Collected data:
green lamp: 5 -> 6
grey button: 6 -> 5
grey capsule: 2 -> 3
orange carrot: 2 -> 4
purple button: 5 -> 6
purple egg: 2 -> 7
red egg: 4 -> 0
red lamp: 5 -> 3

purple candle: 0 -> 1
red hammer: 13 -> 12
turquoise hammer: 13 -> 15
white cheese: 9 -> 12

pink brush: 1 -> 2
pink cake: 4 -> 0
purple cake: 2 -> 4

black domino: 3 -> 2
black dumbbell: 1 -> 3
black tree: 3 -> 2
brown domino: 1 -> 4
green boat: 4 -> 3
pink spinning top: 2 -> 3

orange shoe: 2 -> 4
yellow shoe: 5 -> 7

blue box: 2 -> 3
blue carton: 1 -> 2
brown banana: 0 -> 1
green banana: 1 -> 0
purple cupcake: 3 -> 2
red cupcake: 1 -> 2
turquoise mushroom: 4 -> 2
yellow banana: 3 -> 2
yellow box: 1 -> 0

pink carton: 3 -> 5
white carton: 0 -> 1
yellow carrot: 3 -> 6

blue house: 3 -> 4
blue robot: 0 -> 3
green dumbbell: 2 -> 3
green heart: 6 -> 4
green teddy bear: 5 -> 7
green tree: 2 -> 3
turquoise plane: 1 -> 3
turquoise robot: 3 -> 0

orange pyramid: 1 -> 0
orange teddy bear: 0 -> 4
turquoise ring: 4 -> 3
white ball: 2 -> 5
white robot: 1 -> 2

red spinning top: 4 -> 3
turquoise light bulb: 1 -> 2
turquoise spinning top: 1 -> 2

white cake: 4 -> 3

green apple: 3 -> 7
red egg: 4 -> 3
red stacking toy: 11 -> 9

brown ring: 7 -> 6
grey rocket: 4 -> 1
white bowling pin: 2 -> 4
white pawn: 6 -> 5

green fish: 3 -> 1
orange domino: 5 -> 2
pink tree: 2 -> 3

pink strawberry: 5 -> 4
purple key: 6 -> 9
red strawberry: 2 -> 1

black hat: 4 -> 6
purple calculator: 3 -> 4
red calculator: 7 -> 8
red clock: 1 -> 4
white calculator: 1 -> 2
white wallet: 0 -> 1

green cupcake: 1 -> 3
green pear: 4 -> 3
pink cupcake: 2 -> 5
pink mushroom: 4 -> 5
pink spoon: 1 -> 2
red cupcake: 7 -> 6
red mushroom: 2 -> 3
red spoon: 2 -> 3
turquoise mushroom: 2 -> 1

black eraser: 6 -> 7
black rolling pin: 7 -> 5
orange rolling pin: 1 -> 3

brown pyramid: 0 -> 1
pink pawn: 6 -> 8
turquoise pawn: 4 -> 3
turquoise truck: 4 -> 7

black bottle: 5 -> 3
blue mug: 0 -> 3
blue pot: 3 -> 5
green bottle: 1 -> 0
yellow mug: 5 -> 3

Task instructions:
Starting at the line that contains "red spinning top: 4 -> 3", print every line through the last one of the records, exactly and with nothing else.

Task answer:
red spinning top: 4 -> 3
turquoise light bulb: 1 -> 2
turquoise spinning top: 1 -> 2

white cake: 4 -> 3

green apple: 3 -> 7
red egg: 4 -> 3
red stacking toy: 11 -> 9

brown ring: 7 -> 6
grey rocket: 4 -> 1
white bowling pin: 2 -> 4
white pawn: 6 -> 5

green fish: 3 -> 1
orange domino: 5 -> 2
pink tree: 2 -> 3

pink strawberry: 5 -> 4
purple key: 6 -> 9
red strawberry: 2 -> 1

black hat: 4 -> 6
purple calculator: 3 -> 4
red calculator: 7 -> 8
red clock: 1 -> 4
white calculator: 1 -> 2
white wallet: 0 -> 1

green cupcake: 1 -> 3
green pear: 4 -> 3
pink cupcake: 2 -> 5
pink mushroom: 4 -> 5
pink spoon: 1 -> 2
red cupcake: 7 -> 6
red mushroom: 2 -> 3
red spoon: 2 -> 3
turquoise mushroom: 2 -> 1

black eraser: 6 -> 7
black rolling pin: 7 -> 5
orange rolling pin: 1 -> 3

brown pyramid: 0 -> 1
pink pawn: 6 -> 8
turquoise pawn: 4 -> 3
turquoise truck: 4 -> 7

black bottle: 5 -> 3
blue mug: 0 -> 3
blue pot: 3 -> 5
green bottle: 1 -> 0
yellow mug: 5 -> 3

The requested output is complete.